> **Work task**:
Transcribe every entry word for word.

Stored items
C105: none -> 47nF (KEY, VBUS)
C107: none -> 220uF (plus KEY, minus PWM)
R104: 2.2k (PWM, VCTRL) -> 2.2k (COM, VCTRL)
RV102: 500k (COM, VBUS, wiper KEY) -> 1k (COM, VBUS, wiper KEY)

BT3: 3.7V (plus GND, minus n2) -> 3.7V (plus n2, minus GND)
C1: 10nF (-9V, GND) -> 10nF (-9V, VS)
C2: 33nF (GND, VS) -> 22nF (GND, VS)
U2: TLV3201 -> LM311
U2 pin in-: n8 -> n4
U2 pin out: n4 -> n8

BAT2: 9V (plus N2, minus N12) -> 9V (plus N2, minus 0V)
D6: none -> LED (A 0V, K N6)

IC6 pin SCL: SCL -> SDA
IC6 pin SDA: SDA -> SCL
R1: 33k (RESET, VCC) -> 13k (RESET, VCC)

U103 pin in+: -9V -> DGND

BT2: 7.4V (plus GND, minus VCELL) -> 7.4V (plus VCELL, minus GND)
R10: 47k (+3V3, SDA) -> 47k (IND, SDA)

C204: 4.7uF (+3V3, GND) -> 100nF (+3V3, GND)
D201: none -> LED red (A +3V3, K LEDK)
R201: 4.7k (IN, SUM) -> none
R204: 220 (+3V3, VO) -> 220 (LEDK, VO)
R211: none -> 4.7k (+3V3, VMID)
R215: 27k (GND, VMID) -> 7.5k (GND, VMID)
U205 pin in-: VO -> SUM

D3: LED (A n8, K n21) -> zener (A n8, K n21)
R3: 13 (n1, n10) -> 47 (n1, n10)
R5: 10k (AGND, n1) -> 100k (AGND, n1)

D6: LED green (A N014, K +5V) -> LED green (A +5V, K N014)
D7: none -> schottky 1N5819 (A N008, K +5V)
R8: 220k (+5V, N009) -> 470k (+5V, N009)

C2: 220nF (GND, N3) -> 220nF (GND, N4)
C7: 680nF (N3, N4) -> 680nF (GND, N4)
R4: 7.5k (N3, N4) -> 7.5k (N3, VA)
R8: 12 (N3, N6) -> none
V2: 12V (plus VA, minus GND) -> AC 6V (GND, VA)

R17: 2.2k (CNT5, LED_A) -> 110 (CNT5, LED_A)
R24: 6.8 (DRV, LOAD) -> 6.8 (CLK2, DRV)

> **Expected answer**:
C105: none -> 47nF (KEY, VBUS)
C107: none -> 220uF (plus KEY, minus PWM)
R104: 2.2k (PWM, VCTRL) -> 2.2k (COM, VCTRL)
RV102: 500k (COM, VBUS, wiper KEY) -> 1k (COM, VBUS, wiper KEY)

BT3: 3.7V (plus GND, minus n2) -> 3.7V (plus n2, minus GND)
C1: 10nF (-9V, GND) -> 10nF (-9V, VS)
C2: 33nF (GND, VS) -> 22nF (GND, VS)
U2: TLV3201 -> LM311
U2 pin in-: n8 -> n4
U2 pin out: n4 -> n8

BAT2: 9V (plus N2, minus N12) -> 9V (plus N2, minus 0V)
D6: none -> LED (A 0V, K N6)

IC6 pin SCL: SCL -> SDA
IC6 pin SDA: SDA -> SCL
R1: 33k (RESET, VCC) -> 13k (RESET, VCC)

U103 pin in+: -9V -> DGND

BT2: 7.4V (plus GND, minus VCELL) -> 7.4V (plus VCELL, minus GND)
R10: 47k (+3V3, SDA) -> 47k (IND, SDA)

C204: 4.7uF (+3V3, GND) -> 100nF (+3V3, GND)
D201: none -> LED red (A +3V3, K LEDK)
R201: 4.7k (IN, SUM) -> none
R204: 220 (+3V3, VO) -> 220 (LEDK, VO)
R211: none -> 4.7k (+3V3, VMID)
R215: 27k (GND, VMID) -> 7.5k (GND, VMID)
U205 pin in-: VO -> SUM

D3: LED (A n8, K n21) -> zener (A n8, K n21)
R3: 13 (n1, n10) -> 47 (n1, n10)
R5: 10k (AGND, n1) -> 100k (AGND, n1)

D6: LED green (A N014, K +5V) -> LED green (A +5V, K N014)
D7: none -> schottky 1N5819 (A N008, K +5V)
R8: 220k (+5V, N009) -> 470k (+5V, N009)

C2: 220nF (GND, N3) -> 220nF (GND, N4)
C7: 680nF (N3, N4) -> 680nF (GND, N4)
R4: 7.5k (N3, N4) -> 7.5k (N3, VA)
R8: 12 (N3, N6) -> none
V2: 12V (plus VA, minus GND) -> AC 6V (GND, VA)

R17: 2.2k (CNT5, LED_A) -> 110 (CNT5, LED_A)
R24: 6.8 (DRV, LOAD) -> 6.8 (CLK2, DRV)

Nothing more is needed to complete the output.